§ **DIRECTIONS FOR THIS TASK**
Exact reproduction is required for the lines below starting at the line with "none -> purple round brick G8:H9 level 1" and ending at the line with "none -> yellow brick K4 level 1", both included. No other lines, and no pictures.

§ **EXTRACTED MATERIAL**

-*-*-

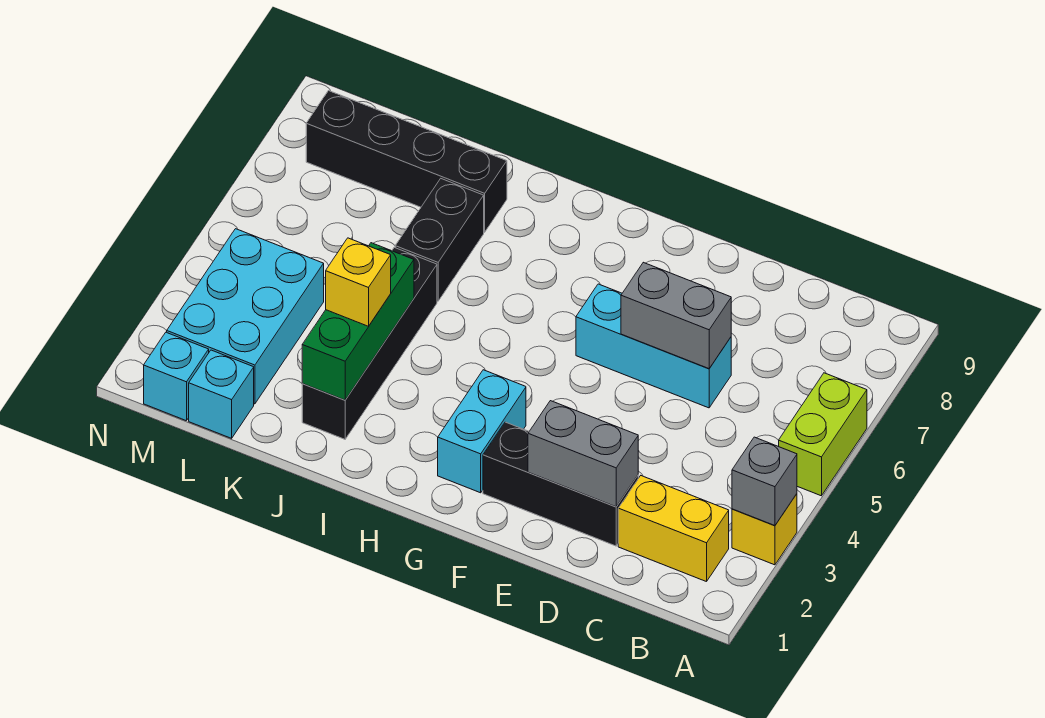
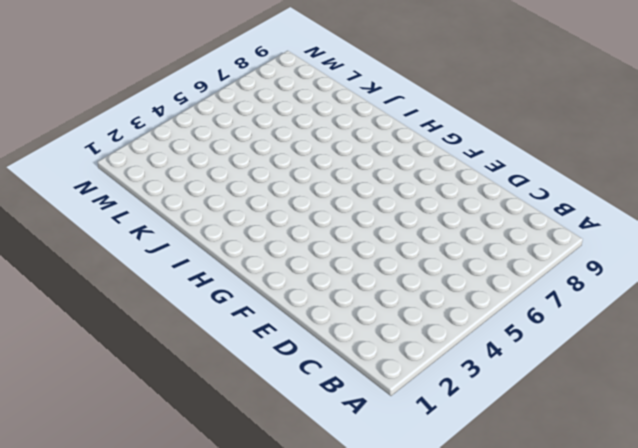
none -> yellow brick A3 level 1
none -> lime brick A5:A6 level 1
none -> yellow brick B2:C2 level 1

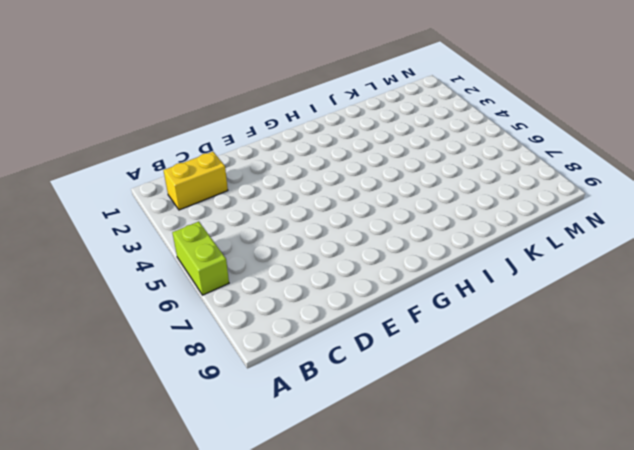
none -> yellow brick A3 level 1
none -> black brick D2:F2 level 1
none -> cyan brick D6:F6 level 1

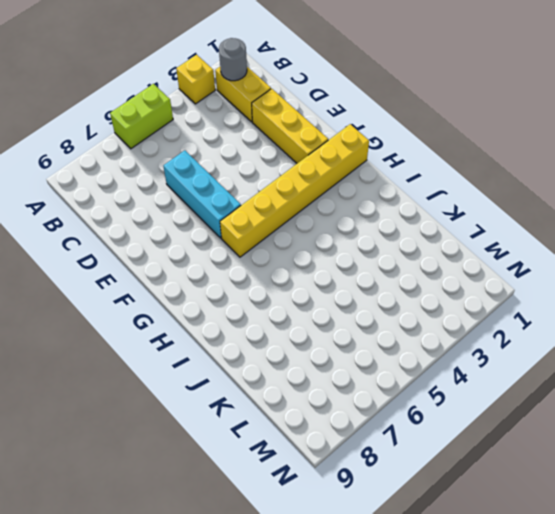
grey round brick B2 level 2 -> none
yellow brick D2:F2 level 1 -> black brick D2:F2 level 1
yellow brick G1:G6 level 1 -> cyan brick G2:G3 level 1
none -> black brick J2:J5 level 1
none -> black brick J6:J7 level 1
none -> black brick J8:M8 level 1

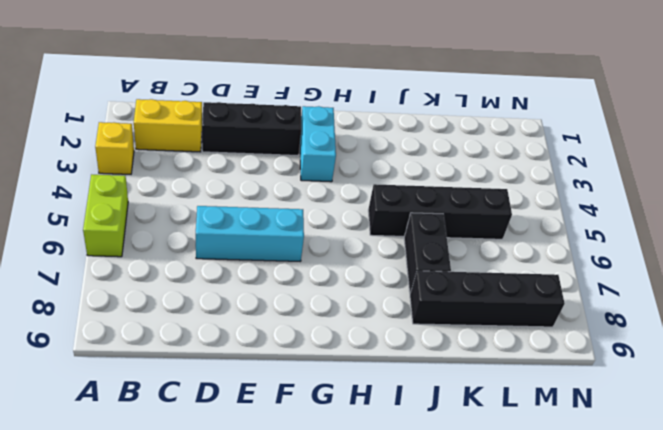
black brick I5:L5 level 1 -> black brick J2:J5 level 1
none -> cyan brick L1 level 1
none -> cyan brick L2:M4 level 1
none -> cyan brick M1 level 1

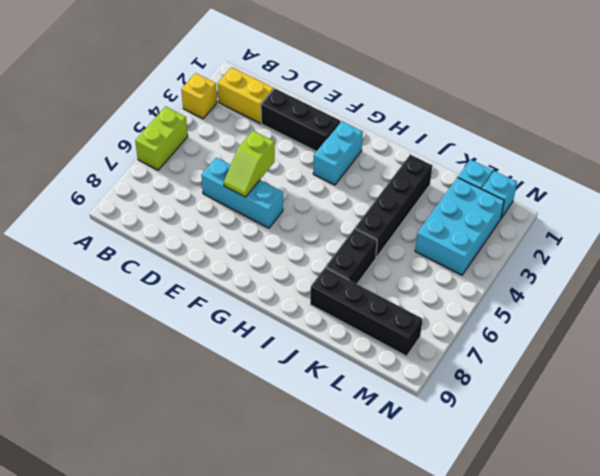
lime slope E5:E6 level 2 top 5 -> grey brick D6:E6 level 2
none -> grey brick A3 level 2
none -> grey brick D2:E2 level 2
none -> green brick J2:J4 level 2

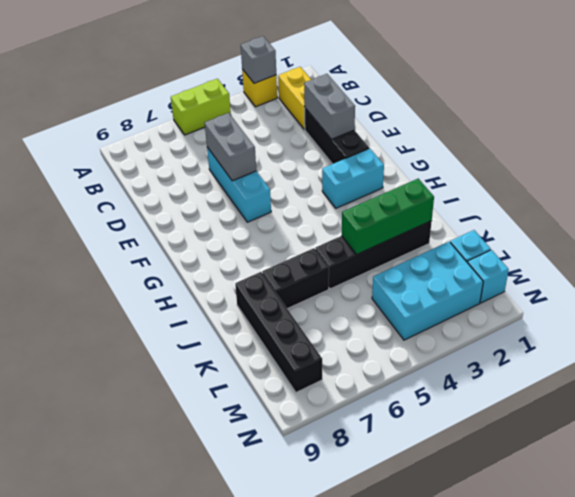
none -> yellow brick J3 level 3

-*-*-

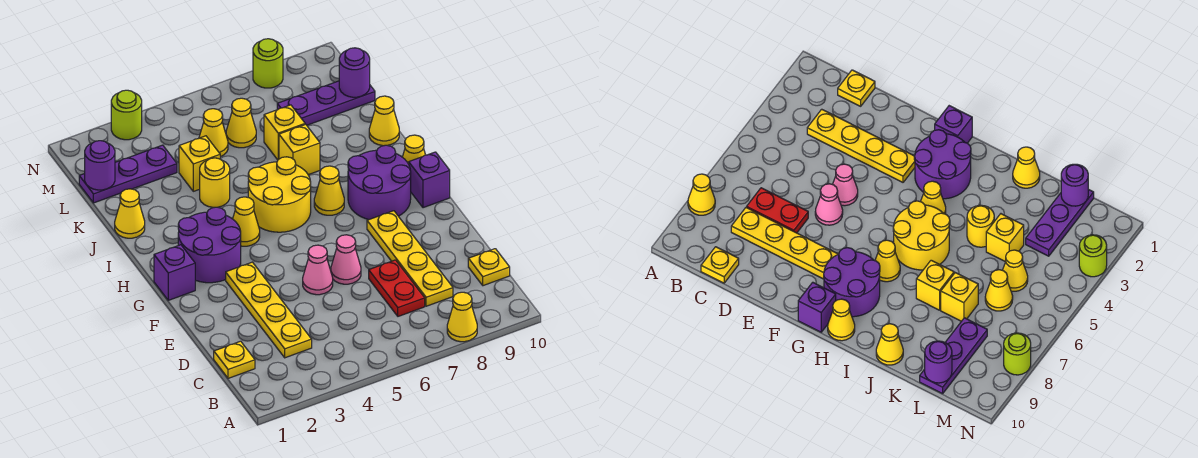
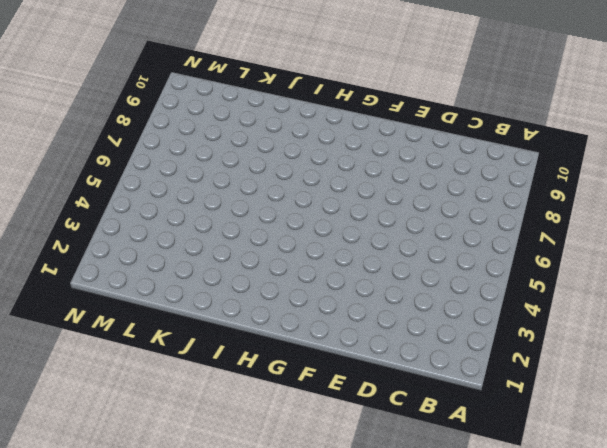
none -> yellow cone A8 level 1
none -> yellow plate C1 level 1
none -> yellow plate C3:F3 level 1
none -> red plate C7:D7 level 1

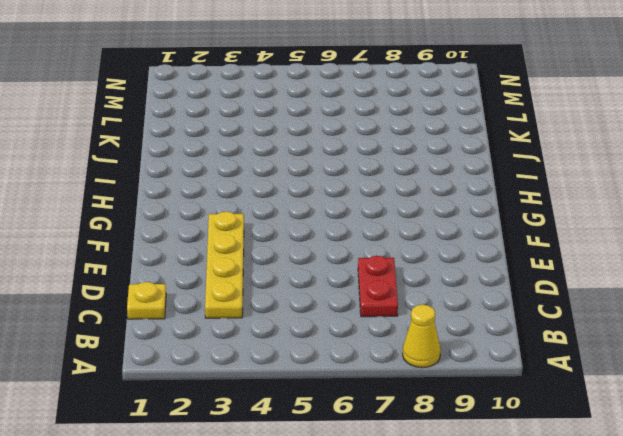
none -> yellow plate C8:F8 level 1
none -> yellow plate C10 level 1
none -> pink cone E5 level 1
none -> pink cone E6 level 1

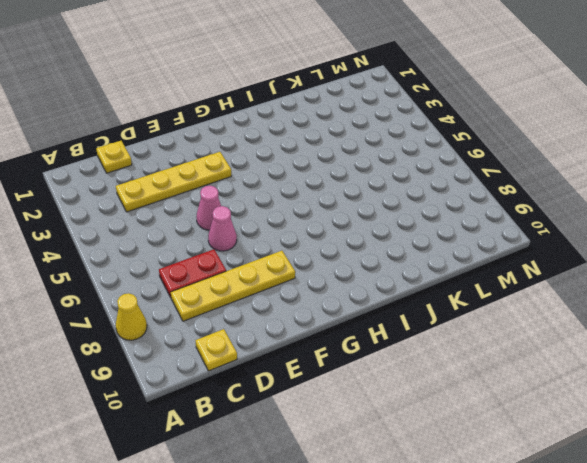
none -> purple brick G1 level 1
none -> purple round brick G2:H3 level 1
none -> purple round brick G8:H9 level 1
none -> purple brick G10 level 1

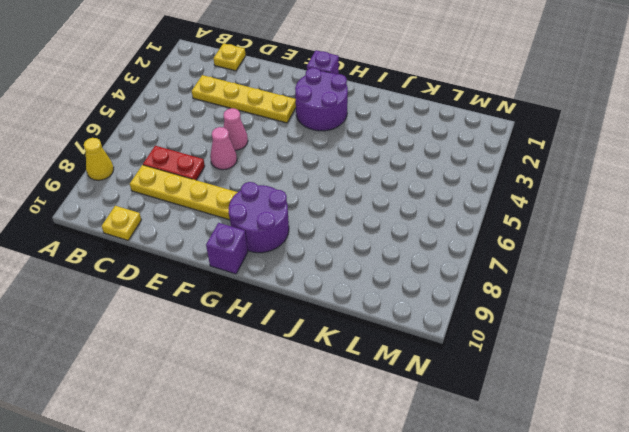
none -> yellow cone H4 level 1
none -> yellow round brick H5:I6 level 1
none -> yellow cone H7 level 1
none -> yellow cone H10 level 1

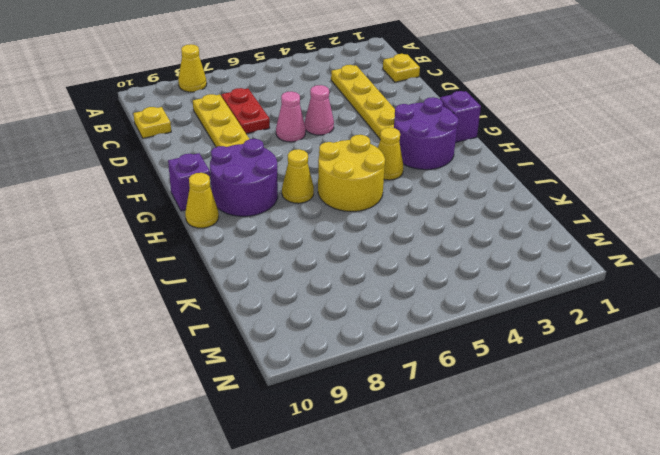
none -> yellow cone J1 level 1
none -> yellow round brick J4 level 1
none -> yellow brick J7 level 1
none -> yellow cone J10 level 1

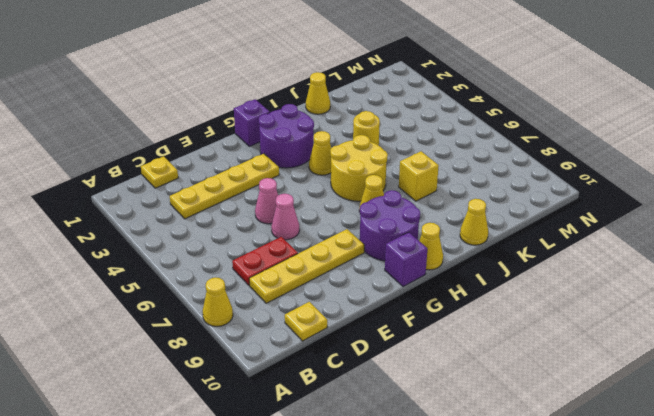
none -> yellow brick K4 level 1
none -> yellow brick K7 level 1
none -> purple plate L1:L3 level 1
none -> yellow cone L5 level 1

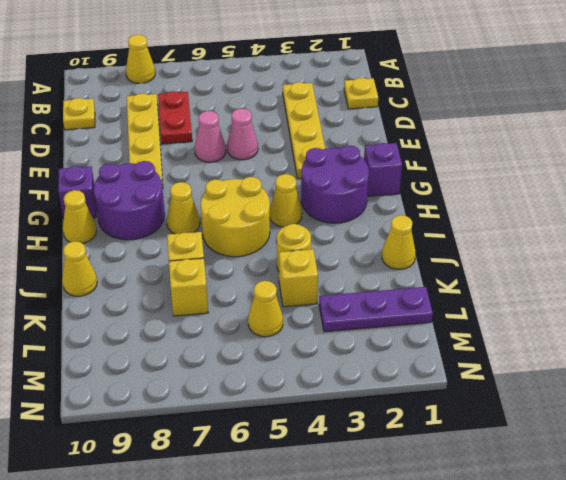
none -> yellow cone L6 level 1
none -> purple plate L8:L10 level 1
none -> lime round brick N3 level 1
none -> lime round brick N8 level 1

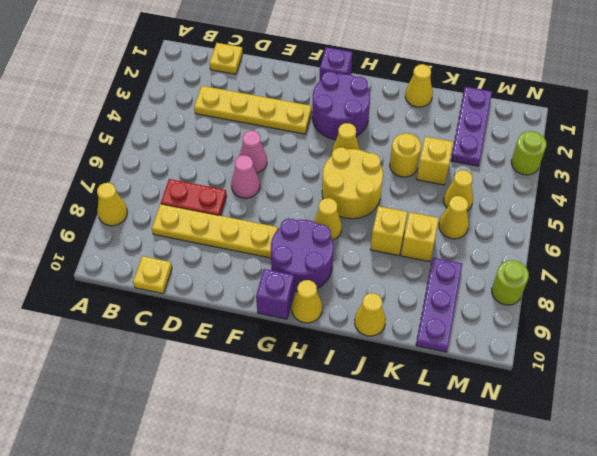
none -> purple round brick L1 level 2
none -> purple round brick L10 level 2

-*-*-

§ **SOLVED PROBLEM**
none -> purple round brick G8:H9 level 1
none -> purple brick G10 level 1

none -> yellow cone H4 level 1
none -> yellow round brick H5:I6 level 1
none -> yellow cone H7 level 1
none -> yellow cone H10 level 1

none -> yellow cone J1 level 1
none -> yellow round brick J4 level 1
none -> yellow brick J7 level 1
none -> yellow cone J10 level 1

none -> yellow brick K4 level 1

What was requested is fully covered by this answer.